ACTION ITEM:
Return each line exactly, from the one that has "[(352,45),(332,45),(332,67),(352,67),(352,45)]" through the end of the entries, both ends included. Pictures do not belong.

╭─ SUPPLIED MATERIAL

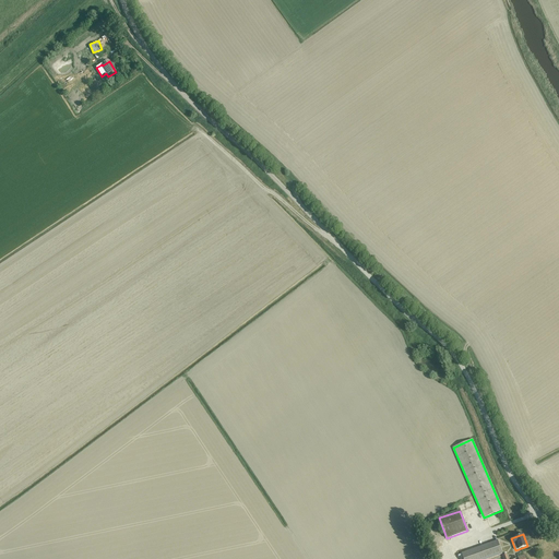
[(462,554),(463,558),(488,558),(502,555),(498,540),(462,554)]
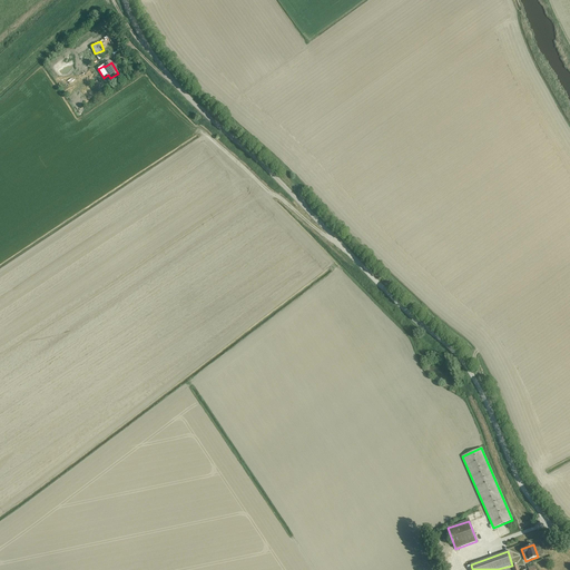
All buildings are outlined.
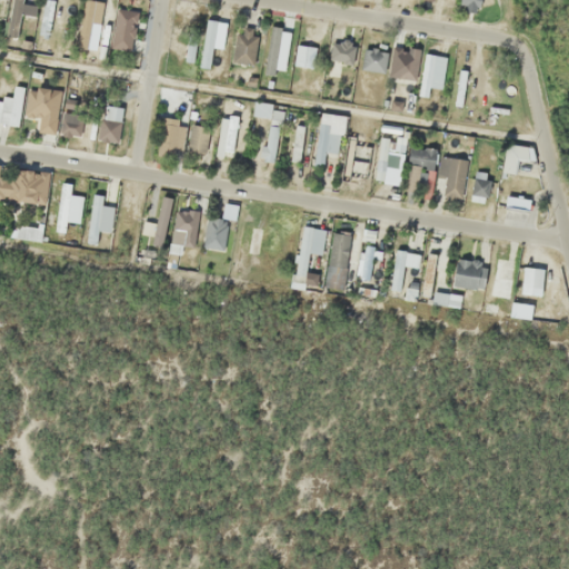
[(477,0),(459,0),(459,8),(477,10),(477,0)]
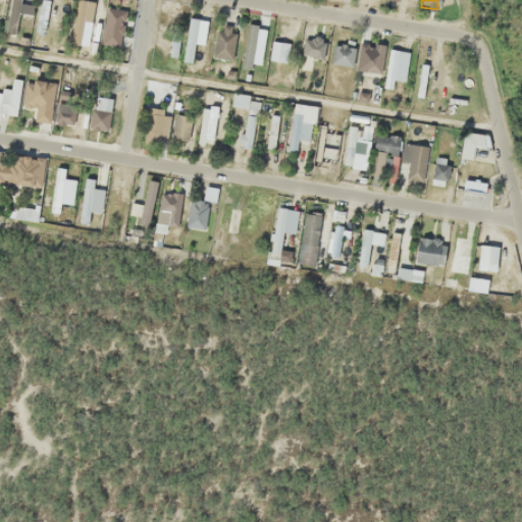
[(5,32),(17,34),(21,16),(22,16),(24,4),(11,2),(5,32)]
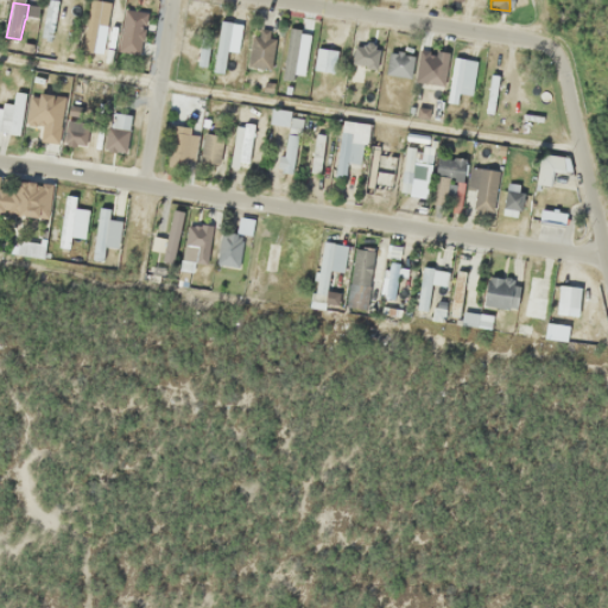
[(141,10),(122,10),(122,52),(141,52),(141,10)]
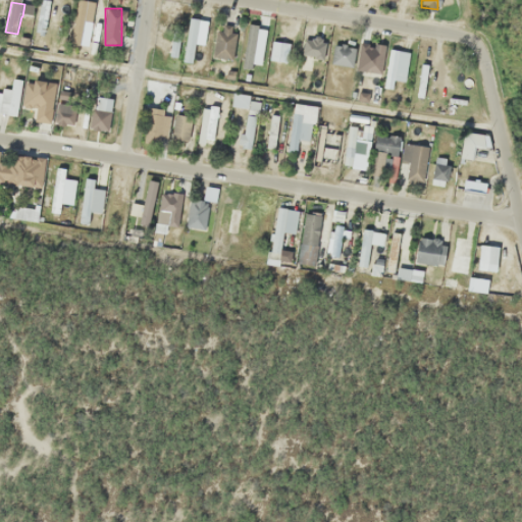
[(204,21),(192,17),(178,59),(191,63),(204,21)]
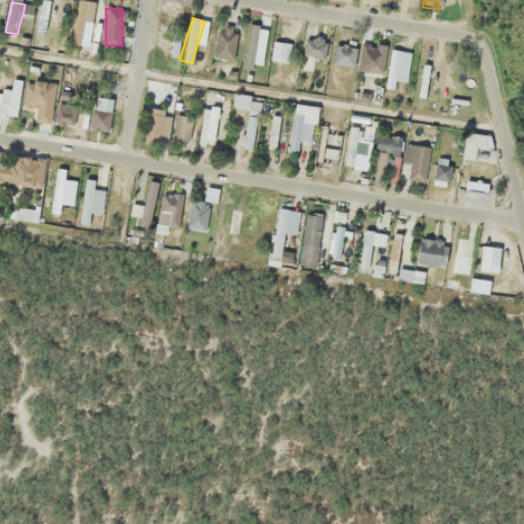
[(252,69),(258,25),(248,24),(242,68),(252,69)]
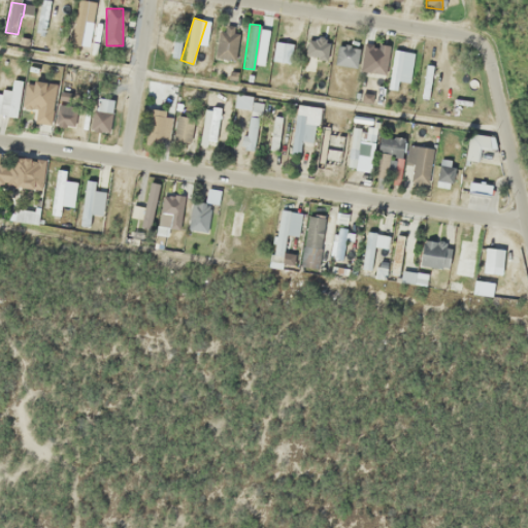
[(234,26),(217,28),(220,59),(237,57),(234,26)]
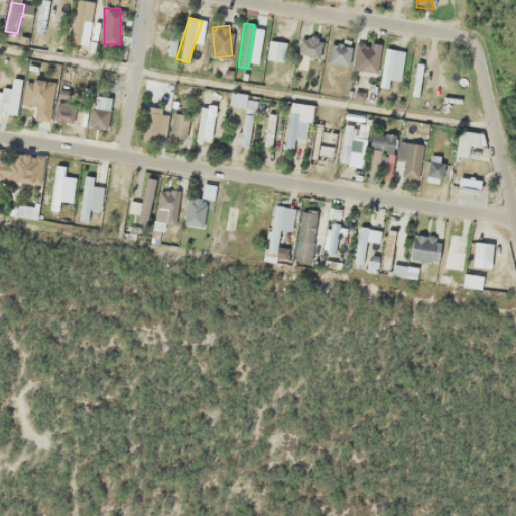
[(166,53),(171,55),(177,36),(171,34),(166,53)]
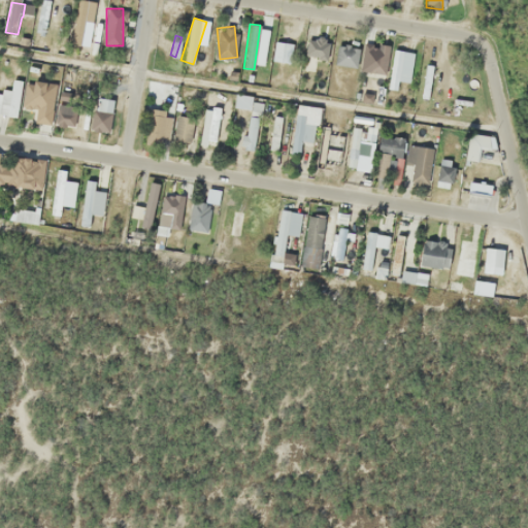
[(305,70),(317,70),(317,41),(305,41),(305,70)]
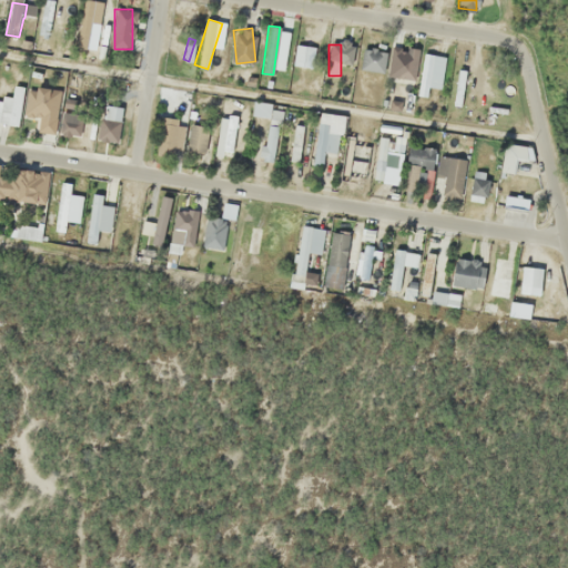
[(313,66),(312,46),(294,47),(294,67),(313,66)]
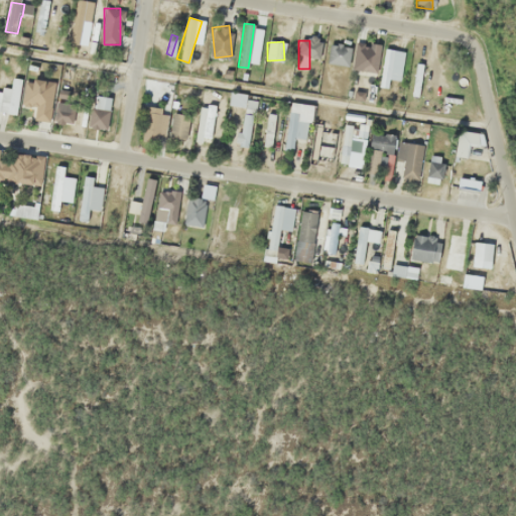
[(382,46),(363,42),(358,71),(377,74),(382,46)]
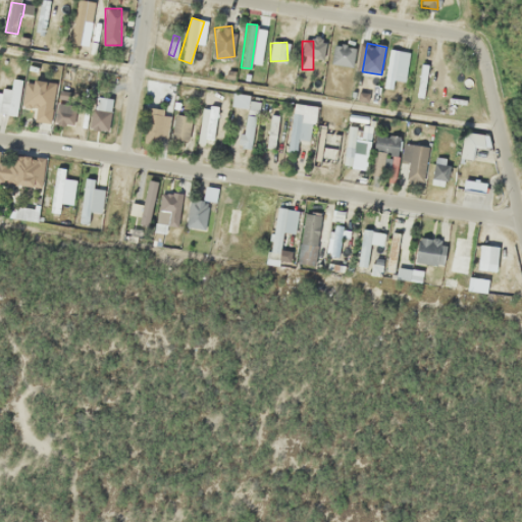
[(352,45),(332,45),(332,67),(352,67),(352,45)]
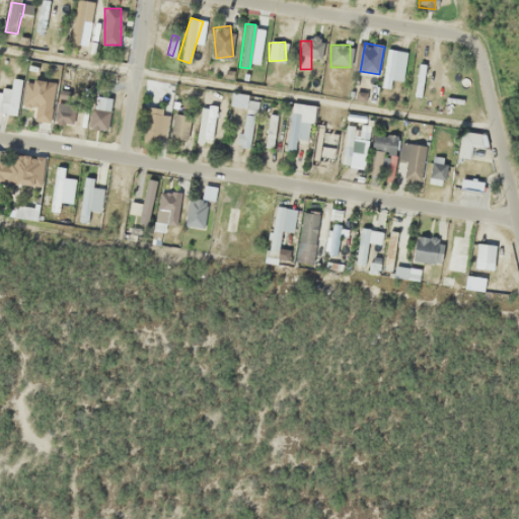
[(428,55),(419,54),(414,98),(423,99),(428,55)]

╰─

WRITTEN SOLUTION:
[(352,45),(332,45),(332,67),(352,67),(352,45)]
[(428,55),(419,54),(414,98),(423,99),(428,55)]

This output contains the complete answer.